TASK REQUIREMENTS — No pictures, everything else exact: set down the entries in full.

INFORMATION SHOWN —
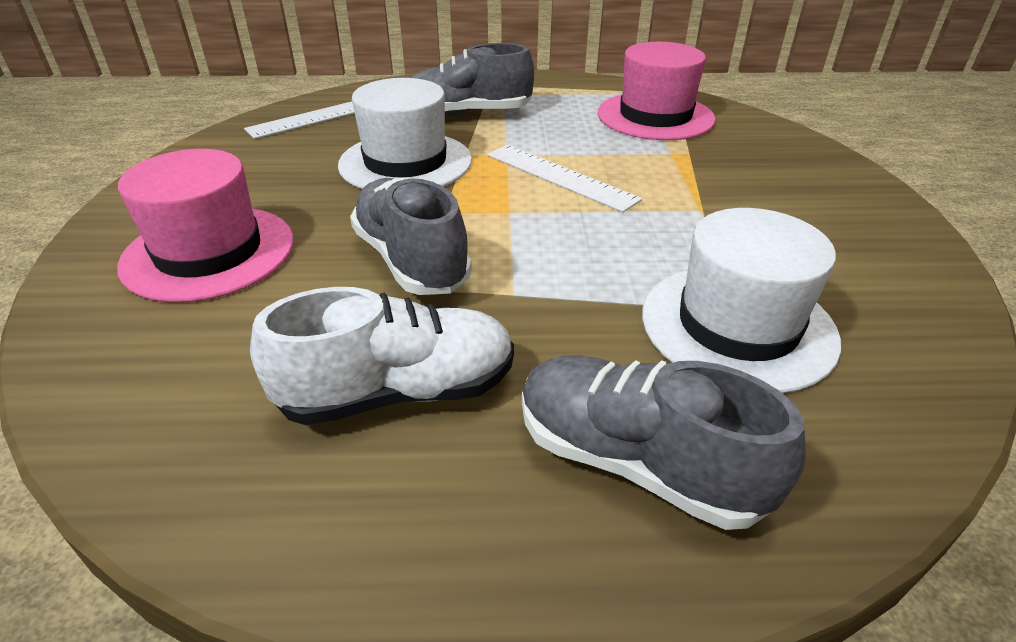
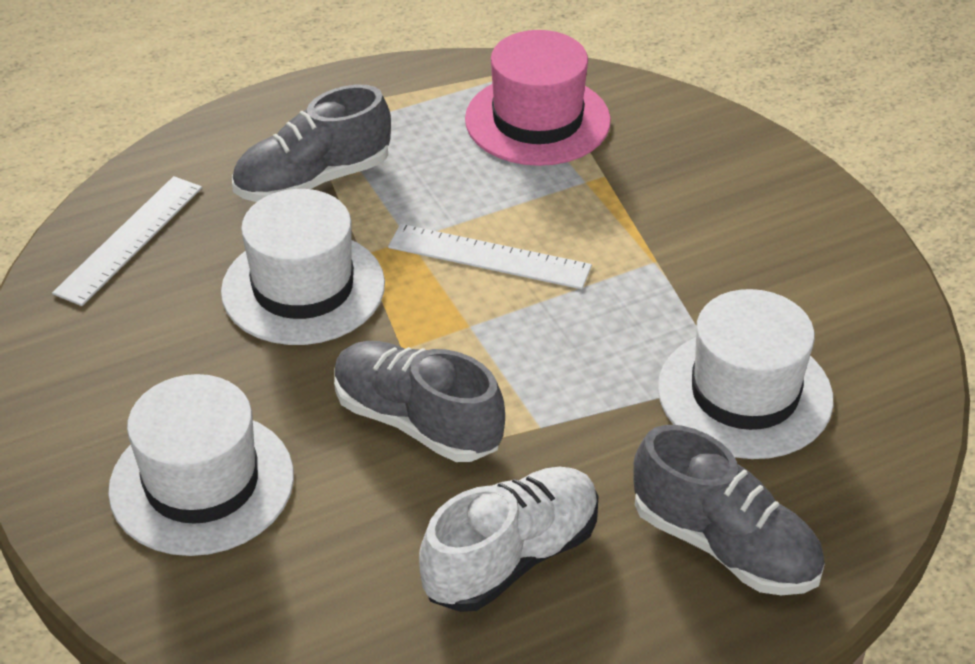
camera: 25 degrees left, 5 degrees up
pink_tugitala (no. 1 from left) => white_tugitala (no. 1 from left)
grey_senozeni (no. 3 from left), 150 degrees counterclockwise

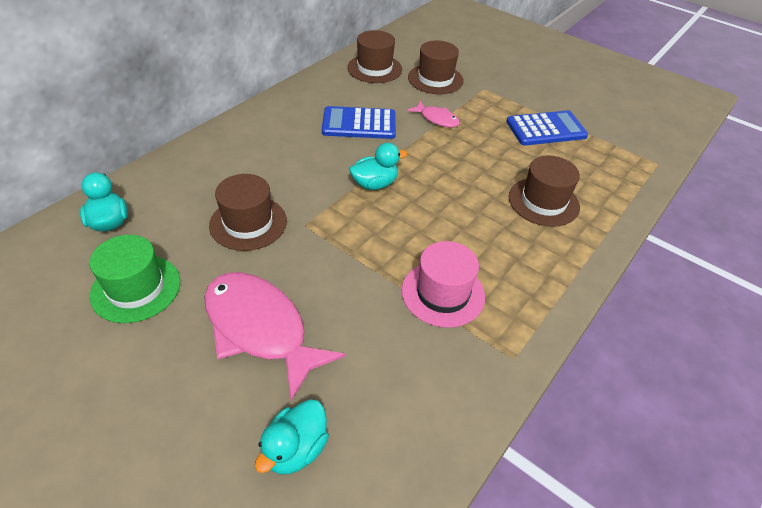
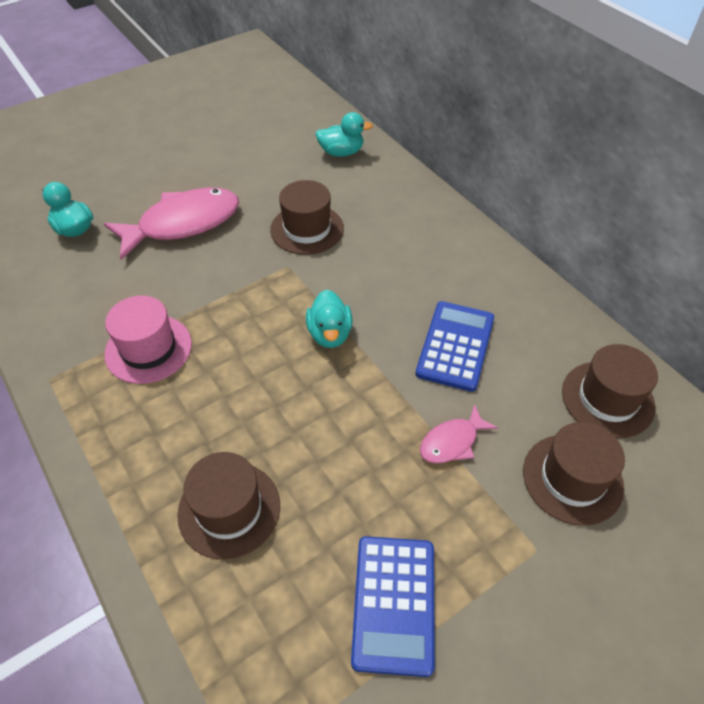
camera: 110 degrees right, 5 degrees up
green_tugitala => nothing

TASK ANSWER —
camera: 25 degrees left, 5 degrees up
pink_tugitala (no. 1 from left) => white_tugitala (no. 1 from left)
grey_senozeni (no. 3 from left), 150 degrees counterclockwise

camera: 110 degrees right, 5 degrees up
green_tugitala => nothing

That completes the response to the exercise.